Activity: Unless a line falls after the one with "cyan arrow: moved", retype it exactly from the records below; leave out all pictures.

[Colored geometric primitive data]
-- Opening Marker --
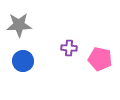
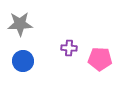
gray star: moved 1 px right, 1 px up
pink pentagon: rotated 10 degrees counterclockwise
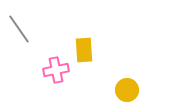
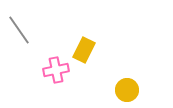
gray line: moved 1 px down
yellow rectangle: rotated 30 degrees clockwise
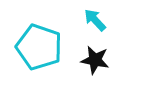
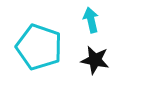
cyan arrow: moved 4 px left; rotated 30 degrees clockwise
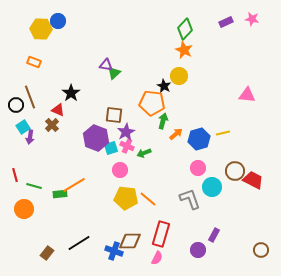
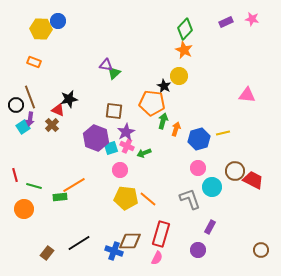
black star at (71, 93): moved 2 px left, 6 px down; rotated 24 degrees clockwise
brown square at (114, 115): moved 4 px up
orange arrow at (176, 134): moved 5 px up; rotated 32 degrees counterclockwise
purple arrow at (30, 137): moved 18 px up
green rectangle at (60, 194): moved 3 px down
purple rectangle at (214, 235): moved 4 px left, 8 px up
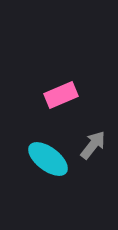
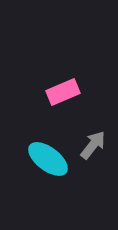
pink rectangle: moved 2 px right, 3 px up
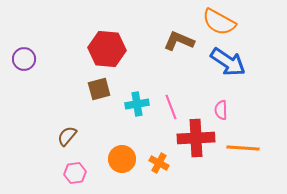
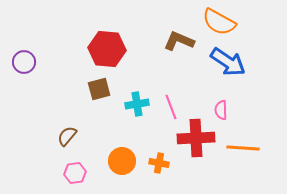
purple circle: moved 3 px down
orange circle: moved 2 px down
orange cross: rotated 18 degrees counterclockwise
-- Closing Marker --
Solution to the problem:
gray star: moved 1 px right, 1 px up
pink pentagon: rotated 10 degrees counterclockwise
gray line: moved 1 px down
yellow rectangle: rotated 30 degrees clockwise
cyan arrow: moved 4 px left; rotated 30 degrees clockwise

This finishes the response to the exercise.